*** The data ***

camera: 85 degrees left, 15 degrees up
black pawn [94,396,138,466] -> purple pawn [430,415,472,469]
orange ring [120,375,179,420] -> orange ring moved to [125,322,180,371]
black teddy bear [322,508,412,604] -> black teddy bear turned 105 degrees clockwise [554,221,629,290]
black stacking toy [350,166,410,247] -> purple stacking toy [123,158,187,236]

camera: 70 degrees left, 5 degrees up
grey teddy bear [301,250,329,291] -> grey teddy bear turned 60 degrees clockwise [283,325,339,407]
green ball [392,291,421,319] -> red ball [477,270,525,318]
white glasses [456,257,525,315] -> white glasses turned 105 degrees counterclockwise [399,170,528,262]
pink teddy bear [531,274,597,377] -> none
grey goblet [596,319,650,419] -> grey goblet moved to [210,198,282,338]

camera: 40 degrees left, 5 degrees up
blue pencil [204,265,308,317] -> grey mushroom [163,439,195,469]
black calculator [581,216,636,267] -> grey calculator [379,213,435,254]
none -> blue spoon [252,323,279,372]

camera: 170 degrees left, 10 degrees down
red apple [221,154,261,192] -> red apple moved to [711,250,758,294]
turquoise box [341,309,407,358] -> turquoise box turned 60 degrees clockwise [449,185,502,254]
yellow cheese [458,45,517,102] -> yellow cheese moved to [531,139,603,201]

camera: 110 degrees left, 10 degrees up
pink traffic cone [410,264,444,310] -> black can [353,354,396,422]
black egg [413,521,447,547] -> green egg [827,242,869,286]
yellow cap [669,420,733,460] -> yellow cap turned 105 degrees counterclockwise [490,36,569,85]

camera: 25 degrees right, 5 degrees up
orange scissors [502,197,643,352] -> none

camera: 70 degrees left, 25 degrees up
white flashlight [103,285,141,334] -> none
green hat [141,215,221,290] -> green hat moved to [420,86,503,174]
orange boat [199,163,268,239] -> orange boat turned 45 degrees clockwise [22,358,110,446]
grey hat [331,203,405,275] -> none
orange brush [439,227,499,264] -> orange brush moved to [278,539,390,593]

***

_Task item_
Give back each line above precisely as it stands.

_Solved exercise_
camera: 85 degrees left, 15 degrees up
black pawn [94,396,138,466] -> purple pawn [430,415,472,469]
orange ring [120,375,179,420] -> orange ring moved to [125,322,180,371]
black teddy bear [322,508,412,604] -> black teddy bear turned 105 degrees clockwise [554,221,629,290]
black stacking toy [350,166,410,247] -> purple stacking toy [123,158,187,236]

camera: 70 degrees left, 5 degrees up
grey teddy bear [301,250,329,291] -> grey teddy bear turned 60 degrees clockwise [283,325,339,407]
green ball [392,291,421,319] -> red ball [477,270,525,318]
white glasses [456,257,525,315] -> white glasses turned 105 degrees counterclockwise [399,170,528,262]
pink teddy bear [531,274,597,377] -> none
grey goblet [596,319,650,419] -> grey goblet moved to [210,198,282,338]

camera: 40 degrees left, 5 degrees up
blue pencil [204,265,308,317] -> grey mushroom [163,439,195,469]
black calculator [581,216,636,267] -> grey calculator [379,213,435,254]
none -> blue spoon [252,323,279,372]

camera: 170 degrees left, 10 degrees down
red apple [221,154,261,192] -> red apple moved to [711,250,758,294]
turquoise box [341,309,407,358] -> turquoise box turned 60 degrees clockwise [449,185,502,254]
yellow cheese [458,45,517,102] -> yellow cheese moved to [531,139,603,201]

camera: 110 degrees left, 10 degrees up
pink traffic cone [410,264,444,310] -> black can [353,354,396,422]
black egg [413,521,447,547] -> green egg [827,242,869,286]
yellow cap [669,420,733,460] -> yellow cap turned 105 degrees counterclockwise [490,36,569,85]

camera: 25 degrees right, 5 degrees up
orange scissors [502,197,643,352] -> none

camera: 70 degrees left, 25 degrees up
white flashlight [103,285,141,334] -> none
green hat [141,215,221,290] -> green hat moved to [420,86,503,174]
orange boat [199,163,268,239] -> orange boat turned 45 degrees clockwise [22,358,110,446]
grey hat [331,203,405,275] -> none
orange brush [439,227,499,264] -> orange brush moved to [278,539,390,593]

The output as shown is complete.